## EXERCISE
Locate every line in the rows below that contains the string "kern" and copy each of those lines out in full.

## EXERCISE INPUTS
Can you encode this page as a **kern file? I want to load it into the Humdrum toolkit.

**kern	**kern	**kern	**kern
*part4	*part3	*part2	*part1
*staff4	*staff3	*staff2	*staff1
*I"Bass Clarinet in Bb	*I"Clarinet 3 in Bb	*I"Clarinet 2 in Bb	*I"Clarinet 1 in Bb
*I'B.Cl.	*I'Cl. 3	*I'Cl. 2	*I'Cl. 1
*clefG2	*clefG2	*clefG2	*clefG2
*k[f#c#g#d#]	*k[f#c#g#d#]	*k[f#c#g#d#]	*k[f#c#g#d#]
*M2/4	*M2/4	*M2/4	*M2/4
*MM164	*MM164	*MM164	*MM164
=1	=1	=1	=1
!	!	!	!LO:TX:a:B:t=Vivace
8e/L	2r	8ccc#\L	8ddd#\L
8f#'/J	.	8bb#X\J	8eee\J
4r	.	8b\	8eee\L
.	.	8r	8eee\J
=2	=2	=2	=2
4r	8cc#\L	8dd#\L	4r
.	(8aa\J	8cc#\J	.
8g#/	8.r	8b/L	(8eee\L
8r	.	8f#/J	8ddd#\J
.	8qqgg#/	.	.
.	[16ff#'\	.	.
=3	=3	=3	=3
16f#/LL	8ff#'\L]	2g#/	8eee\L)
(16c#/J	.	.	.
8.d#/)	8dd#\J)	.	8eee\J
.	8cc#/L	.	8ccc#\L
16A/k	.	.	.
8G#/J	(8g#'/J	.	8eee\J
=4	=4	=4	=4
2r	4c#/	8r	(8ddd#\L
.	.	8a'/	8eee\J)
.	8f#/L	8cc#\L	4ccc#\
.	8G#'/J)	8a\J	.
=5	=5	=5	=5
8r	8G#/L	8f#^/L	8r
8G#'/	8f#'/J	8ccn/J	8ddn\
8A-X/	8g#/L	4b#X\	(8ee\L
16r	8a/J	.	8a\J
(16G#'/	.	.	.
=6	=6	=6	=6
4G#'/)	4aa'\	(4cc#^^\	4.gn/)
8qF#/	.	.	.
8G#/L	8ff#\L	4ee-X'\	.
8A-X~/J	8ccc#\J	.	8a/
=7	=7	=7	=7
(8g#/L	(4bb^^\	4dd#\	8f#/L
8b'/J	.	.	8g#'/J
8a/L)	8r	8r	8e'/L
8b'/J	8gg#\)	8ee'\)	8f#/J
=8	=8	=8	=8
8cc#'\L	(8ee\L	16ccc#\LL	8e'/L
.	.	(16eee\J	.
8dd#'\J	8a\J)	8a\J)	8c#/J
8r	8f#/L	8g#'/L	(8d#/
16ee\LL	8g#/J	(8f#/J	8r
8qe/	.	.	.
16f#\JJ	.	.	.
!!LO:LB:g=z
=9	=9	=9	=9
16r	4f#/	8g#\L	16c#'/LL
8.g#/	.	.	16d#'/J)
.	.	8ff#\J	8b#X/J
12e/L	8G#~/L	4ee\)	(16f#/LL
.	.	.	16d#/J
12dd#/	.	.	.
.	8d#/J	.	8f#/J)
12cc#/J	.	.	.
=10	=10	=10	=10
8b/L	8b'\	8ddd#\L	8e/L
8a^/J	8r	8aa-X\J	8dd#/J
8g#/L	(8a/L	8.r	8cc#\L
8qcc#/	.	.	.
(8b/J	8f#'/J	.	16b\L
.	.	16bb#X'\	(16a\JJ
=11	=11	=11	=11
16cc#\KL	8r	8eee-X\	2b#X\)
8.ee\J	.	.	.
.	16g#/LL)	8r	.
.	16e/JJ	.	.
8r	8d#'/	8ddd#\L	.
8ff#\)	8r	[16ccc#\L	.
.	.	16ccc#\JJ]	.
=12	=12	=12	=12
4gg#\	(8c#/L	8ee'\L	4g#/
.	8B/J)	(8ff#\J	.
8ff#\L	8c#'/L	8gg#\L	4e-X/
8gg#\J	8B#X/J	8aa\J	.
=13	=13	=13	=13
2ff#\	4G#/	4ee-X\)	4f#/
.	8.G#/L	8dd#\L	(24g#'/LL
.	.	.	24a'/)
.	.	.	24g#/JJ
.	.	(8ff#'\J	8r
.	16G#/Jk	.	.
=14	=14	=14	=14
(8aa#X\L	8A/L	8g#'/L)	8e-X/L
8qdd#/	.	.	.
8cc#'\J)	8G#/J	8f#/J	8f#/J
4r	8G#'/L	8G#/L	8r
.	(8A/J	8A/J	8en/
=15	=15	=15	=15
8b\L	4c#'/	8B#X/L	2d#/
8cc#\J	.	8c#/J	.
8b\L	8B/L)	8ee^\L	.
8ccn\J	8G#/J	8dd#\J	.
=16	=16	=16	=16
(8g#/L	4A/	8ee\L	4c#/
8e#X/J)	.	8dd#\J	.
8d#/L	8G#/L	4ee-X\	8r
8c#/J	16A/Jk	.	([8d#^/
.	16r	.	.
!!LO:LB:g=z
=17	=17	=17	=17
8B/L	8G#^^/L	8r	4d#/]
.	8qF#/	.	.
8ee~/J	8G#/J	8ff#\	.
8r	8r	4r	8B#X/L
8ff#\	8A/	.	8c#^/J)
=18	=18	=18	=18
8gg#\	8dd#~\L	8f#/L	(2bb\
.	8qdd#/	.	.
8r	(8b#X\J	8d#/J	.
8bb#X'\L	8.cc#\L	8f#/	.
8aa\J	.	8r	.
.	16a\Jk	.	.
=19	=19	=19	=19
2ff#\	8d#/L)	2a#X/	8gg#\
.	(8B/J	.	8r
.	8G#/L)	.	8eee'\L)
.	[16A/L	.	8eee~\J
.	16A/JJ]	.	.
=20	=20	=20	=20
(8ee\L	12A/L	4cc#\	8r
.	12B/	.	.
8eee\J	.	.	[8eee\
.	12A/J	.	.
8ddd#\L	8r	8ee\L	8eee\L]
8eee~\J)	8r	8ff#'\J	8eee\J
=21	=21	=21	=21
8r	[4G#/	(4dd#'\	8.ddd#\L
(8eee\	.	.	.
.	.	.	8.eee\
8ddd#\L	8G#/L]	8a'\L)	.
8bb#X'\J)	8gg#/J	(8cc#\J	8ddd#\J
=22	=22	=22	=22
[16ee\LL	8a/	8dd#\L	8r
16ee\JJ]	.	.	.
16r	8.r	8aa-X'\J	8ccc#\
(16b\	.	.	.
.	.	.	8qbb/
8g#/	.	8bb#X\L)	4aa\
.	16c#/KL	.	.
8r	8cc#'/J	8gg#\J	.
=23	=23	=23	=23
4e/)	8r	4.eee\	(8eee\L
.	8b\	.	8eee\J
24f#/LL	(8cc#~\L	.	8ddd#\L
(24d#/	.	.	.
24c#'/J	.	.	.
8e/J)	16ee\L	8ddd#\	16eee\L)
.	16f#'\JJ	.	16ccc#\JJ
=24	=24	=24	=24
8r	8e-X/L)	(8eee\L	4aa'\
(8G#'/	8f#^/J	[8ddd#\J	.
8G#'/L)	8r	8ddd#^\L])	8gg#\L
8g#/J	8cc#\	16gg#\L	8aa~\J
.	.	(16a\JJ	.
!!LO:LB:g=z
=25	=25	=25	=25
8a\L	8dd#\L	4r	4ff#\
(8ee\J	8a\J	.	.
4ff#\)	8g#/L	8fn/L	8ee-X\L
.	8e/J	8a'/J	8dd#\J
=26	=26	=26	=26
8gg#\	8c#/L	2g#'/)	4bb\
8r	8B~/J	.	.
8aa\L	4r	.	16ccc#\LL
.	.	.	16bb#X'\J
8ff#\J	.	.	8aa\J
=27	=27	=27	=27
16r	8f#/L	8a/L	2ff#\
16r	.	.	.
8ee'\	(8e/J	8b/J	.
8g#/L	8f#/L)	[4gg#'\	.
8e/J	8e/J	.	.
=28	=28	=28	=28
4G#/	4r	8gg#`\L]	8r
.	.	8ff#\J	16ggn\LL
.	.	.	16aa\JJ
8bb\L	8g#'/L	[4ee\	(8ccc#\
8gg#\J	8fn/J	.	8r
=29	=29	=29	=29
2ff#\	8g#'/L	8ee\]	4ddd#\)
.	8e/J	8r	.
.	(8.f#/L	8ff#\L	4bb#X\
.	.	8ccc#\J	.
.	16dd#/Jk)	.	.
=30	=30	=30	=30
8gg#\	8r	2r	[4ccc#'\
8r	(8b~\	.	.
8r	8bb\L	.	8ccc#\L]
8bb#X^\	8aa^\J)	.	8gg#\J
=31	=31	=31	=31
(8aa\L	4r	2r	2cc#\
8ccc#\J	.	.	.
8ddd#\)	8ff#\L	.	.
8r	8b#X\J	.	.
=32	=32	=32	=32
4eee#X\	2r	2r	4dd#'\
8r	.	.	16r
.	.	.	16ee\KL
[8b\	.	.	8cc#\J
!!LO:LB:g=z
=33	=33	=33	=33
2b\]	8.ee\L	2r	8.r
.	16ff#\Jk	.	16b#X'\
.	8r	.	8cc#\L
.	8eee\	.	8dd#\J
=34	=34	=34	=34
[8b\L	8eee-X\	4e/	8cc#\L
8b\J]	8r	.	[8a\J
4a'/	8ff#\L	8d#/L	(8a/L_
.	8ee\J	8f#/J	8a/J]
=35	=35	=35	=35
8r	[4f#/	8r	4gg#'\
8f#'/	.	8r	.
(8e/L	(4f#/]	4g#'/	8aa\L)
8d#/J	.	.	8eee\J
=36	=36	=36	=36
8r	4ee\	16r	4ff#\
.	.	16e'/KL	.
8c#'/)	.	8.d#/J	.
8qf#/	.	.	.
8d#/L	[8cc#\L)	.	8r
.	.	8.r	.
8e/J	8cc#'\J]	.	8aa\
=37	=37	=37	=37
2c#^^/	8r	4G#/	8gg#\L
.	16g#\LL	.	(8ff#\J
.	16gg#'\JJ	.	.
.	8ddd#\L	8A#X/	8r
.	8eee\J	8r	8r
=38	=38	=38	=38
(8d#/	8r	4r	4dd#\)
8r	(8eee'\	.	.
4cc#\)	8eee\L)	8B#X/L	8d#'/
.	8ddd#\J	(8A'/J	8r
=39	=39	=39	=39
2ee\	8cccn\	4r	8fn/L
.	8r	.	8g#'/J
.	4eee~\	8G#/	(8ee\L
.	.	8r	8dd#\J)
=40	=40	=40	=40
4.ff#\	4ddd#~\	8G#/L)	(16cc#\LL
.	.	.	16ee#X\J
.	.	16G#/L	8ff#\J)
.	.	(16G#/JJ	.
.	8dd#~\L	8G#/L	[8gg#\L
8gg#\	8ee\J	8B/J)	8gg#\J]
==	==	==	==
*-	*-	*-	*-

## EXPECTED ANSWER
Can you encode this page as a **kern file? I want to load it into the Humdrum toolkit.
**kern	**kern	**kern	**kern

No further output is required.